[Start of Attachment]
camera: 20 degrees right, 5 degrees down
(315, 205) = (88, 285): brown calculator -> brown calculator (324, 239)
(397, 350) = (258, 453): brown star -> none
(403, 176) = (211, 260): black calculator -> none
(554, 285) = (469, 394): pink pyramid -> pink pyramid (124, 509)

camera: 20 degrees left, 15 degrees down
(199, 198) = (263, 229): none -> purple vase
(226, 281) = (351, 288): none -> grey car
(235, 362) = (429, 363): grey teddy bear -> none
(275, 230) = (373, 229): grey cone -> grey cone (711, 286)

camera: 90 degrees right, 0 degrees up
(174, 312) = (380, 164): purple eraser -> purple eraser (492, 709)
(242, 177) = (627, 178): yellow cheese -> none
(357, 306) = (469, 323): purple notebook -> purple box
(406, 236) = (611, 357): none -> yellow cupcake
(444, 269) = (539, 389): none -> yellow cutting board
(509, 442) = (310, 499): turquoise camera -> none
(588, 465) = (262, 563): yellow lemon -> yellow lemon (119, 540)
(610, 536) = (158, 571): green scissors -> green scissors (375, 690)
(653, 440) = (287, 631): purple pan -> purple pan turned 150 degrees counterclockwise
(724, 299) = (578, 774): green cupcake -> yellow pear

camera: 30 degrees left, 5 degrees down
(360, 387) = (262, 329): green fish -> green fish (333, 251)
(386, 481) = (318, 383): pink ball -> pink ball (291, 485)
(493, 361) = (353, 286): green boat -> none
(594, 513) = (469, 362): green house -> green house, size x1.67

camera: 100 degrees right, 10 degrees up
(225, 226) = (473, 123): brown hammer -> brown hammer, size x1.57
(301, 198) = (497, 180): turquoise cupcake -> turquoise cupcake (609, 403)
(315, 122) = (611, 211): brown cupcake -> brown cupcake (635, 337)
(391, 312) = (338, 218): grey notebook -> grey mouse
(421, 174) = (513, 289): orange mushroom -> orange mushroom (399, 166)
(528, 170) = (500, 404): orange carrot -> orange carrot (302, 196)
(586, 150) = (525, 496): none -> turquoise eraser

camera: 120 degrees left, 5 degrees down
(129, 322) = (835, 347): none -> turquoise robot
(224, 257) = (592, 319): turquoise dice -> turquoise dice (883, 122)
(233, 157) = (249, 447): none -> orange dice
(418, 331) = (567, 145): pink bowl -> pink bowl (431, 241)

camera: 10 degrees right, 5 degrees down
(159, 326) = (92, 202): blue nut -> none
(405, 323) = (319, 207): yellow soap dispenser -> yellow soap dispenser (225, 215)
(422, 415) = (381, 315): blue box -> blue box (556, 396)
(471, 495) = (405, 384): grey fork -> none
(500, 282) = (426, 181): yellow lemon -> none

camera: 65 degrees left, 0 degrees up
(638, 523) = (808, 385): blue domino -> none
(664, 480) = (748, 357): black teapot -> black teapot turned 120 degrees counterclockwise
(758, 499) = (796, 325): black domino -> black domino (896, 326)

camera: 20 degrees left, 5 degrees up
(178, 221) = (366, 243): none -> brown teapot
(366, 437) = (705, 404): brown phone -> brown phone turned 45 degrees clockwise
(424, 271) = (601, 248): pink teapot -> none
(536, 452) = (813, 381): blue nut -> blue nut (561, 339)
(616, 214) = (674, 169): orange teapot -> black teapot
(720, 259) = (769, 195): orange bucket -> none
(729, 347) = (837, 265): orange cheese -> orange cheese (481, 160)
[End of Attachment]
Reproduce the records above line by line, without any change, up to and including the line that holds "(235, 362) = (429, 363): grey".

camera: 20 degrees right, 5 degrees down
(315, 205) = (88, 285): brown calculator -> brown calculator (324, 239)
(397, 350) = (258, 453): brown star -> none
(403, 176) = (211, 260): black calculator -> none
(554, 285) = (469, 394): pink pyramid -> pink pyramid (124, 509)

camera: 20 degrees left, 15 degrees down
(199, 198) = (263, 229): none -> purple vase
(226, 281) = (351, 288): none -> grey car
(235, 362) = (429, 363): grey teddy bear -> none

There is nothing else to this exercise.